** Opening Source information block **

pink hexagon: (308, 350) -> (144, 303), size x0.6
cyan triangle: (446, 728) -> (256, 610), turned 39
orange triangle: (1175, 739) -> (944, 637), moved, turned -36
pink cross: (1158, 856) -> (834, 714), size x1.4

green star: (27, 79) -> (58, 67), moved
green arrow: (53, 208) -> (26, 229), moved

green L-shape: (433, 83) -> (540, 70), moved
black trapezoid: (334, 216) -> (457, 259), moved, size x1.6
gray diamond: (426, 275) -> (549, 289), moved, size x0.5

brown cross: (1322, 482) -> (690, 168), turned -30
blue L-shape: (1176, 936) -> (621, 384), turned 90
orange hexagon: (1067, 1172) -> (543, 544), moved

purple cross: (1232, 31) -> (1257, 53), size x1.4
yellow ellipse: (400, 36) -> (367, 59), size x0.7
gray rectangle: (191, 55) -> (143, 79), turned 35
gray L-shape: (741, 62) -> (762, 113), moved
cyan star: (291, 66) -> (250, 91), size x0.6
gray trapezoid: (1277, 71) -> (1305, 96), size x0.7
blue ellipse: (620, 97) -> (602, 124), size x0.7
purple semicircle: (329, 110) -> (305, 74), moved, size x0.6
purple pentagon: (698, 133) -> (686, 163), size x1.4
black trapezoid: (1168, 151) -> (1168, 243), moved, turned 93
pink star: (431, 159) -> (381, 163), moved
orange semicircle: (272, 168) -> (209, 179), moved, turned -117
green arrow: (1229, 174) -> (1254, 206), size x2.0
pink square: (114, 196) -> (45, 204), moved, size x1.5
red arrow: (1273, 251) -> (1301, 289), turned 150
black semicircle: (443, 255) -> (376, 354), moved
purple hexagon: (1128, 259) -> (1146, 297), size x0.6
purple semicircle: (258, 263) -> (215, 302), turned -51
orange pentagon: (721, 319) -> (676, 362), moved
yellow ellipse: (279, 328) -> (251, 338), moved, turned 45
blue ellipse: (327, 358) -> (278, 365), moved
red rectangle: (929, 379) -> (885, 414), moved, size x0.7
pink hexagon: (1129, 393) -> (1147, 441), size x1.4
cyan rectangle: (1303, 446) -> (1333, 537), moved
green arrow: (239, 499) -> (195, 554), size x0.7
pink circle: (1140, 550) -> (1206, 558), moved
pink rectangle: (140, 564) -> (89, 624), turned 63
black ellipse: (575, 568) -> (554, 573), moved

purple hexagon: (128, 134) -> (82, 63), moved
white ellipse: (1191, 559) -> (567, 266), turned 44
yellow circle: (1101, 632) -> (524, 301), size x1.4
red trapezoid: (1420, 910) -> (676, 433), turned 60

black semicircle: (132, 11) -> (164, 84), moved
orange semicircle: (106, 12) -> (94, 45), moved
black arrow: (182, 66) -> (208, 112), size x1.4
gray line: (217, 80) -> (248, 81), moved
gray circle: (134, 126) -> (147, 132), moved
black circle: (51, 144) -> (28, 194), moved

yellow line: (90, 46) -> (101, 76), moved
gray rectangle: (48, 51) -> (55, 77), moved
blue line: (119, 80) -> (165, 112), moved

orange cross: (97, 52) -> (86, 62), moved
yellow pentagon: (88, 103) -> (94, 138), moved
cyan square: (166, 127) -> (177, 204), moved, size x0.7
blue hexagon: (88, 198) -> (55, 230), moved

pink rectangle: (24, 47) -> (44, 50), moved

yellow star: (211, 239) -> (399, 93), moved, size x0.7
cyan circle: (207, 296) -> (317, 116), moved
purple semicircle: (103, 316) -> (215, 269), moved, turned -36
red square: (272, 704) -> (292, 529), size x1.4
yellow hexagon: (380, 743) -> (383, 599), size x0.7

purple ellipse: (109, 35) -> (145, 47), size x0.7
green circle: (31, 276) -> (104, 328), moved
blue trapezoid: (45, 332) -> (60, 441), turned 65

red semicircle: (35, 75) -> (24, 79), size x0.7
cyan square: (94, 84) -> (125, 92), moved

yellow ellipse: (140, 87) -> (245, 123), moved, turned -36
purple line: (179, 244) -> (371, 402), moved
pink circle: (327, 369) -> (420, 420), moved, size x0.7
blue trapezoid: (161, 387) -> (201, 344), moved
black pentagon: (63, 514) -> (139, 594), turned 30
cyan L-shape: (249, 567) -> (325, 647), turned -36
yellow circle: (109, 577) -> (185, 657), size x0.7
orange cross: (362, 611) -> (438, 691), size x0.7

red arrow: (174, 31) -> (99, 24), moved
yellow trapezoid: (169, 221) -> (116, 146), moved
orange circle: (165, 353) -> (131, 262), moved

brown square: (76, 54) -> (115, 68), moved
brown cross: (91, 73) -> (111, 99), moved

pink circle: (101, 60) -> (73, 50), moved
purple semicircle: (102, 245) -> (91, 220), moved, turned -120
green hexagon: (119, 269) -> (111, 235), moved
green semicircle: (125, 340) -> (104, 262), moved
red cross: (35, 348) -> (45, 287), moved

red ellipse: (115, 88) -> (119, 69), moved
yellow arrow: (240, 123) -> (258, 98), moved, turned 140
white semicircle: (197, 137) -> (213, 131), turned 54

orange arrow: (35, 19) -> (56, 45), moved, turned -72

** Closing Source information block **

Problem statement: Retype the entries exactly, including every line.

Expected answer:
pink hexagon: (308, 350) -> (144, 303), size x0.6
cyan triangle: (446, 728) -> (256, 610), turned 39
orange triangle: (1175, 739) -> (944, 637), moved, turned -36
pink cross: (1158, 856) -> (834, 714), size x1.4

green star: (27, 79) -> (58, 67), moved
green arrow: (53, 208) -> (26, 229), moved

green L-shape: (433, 83) -> (540, 70), moved
black trapezoid: (334, 216) -> (457, 259), moved, size x1.6
gray diamond: (426, 275) -> (549, 289), moved, size x0.5

brown cross: (1322, 482) -> (690, 168), turned -30
blue L-shape: (1176, 936) -> (621, 384), turned 90
orange hexagon: (1067, 1172) -> (543, 544), moved

purple cross: (1232, 31) -> (1257, 53), size x1.4
yellow ellipse: (400, 36) -> (367, 59), size x0.7
gray rectangle: (191, 55) -> (143, 79), turned 35
gray L-shape: (741, 62) -> (762, 113), moved
cyan star: (291, 66) -> (250, 91), size x0.6
gray trapezoid: (1277, 71) -> (1305, 96), size x0.7
blue ellipse: (620, 97) -> (602, 124), size x0.7
purple semicircle: (329, 110) -> (305, 74), moved, size x0.6
purple pentagon: (698, 133) -> (686, 163), size x1.4
black trapezoid: (1168, 151) -> (1168, 243), moved, turned 93
pink star: (431, 159) -> (381, 163), moved
orange semicircle: (272, 168) -> (209, 179), moved, turned -117
green arrow: (1229, 174) -> (1254, 206), size x2.0
pink square: (114, 196) -> (45, 204), moved, size x1.5
red arrow: (1273, 251) -> (1301, 289), turned 150
black semicircle: (443, 255) -> (376, 354), moved
purple hexagon: (1128, 259) -> (1146, 297), size x0.6
purple semicircle: (258, 263) -> (215, 302), turned -51
orange pentagon: (721, 319) -> (676, 362), moved
yellow ellipse: (279, 328) -> (251, 338), moved, turned 45
blue ellipse: (327, 358) -> (278, 365), moved
red rectangle: (929, 379) -> (885, 414), moved, size x0.7
pink hexagon: (1129, 393) -> (1147, 441), size x1.4
cyan rectangle: (1303, 446) -> (1333, 537), moved
green arrow: (239, 499) -> (195, 554), size x0.7
pink circle: (1140, 550) -> (1206, 558), moved
pink rectangle: (140, 564) -> (89, 624), turned 63
black ellipse: (575, 568) -> (554, 573), moved

purple hexagon: (128, 134) -> (82, 63), moved
white ellipse: (1191, 559) -> (567, 266), turned 44
yellow circle: (1101, 632) -> (524, 301), size x1.4
red trapezoid: (1420, 910) -> (676, 433), turned 60

black semicircle: (132, 11) -> (164, 84), moved
orange semicircle: (106, 12) -> (94, 45), moved
black arrow: (182, 66) -> (208, 112), size x1.4
gray line: (217, 80) -> (248, 81), moved
gray circle: (134, 126) -> (147, 132), moved
black circle: (51, 144) -> (28, 194), moved

yellow line: (90, 46) -> (101, 76), moved
gray rectangle: (48, 51) -> (55, 77), moved
blue line: (119, 80) -> (165, 112), moved

orange cross: (97, 52) -> (86, 62), moved
yellow pentagon: (88, 103) -> (94, 138), moved
cyan square: (166, 127) -> (177, 204), moved, size x0.7
blue hexagon: (88, 198) -> (55, 230), moved

pink rectangle: (24, 47) -> (44, 50), moved

yellow star: (211, 239) -> (399, 93), moved, size x0.7
cyan circle: (207, 296) -> (317, 116), moved
purple semicircle: (103, 316) -> (215, 269), moved, turned -36
red square: (272, 704) -> (292, 529), size x1.4
yellow hexagon: (380, 743) -> (383, 599), size x0.7

purple ellipse: (109, 35) -> (145, 47), size x0.7
green circle: (31, 276) -> (104, 328), moved
blue trapezoid: (45, 332) -> (60, 441), turned 65

red semicircle: (35, 75) -> (24, 79), size x0.7
cyan square: (94, 84) -> (125, 92), moved

yellow ellipse: (140, 87) -> (245, 123), moved, turned -36
purple line: (179, 244) -> (371, 402), moved
pink circle: (327, 369) -> (420, 420), moved, size x0.7
blue trapezoid: (161, 387) -> (201, 344), moved
black pentagon: (63, 514) -> (139, 594), turned 30
cyan L-shape: (249, 567) -> (325, 647), turned -36
yellow circle: (109, 577) -> (185, 657), size x0.7
orange cross: (362, 611) -> (438, 691), size x0.7

red arrow: (174, 31) -> (99, 24), moved
yellow trapezoid: (169, 221) -> (116, 146), moved
orange circle: (165, 353) -> (131, 262), moved

brown square: (76, 54) -> (115, 68), moved
brown cross: (91, 73) -> (111, 99), moved

pink circle: (101, 60) -> (73, 50), moved
purple semicircle: (102, 245) -> (91, 220), moved, turned -120
green hexagon: (119, 269) -> (111, 235), moved
green semicircle: (125, 340) -> (104, 262), moved
red cross: (35, 348) -> (45, 287), moved

red ellipse: (115, 88) -> (119, 69), moved
yellow arrow: (240, 123) -> (258, 98), moved, turned 140
white semicircle: (197, 137) -> (213, 131), turned 54

orange arrow: (35, 19) -> (56, 45), moved, turned -72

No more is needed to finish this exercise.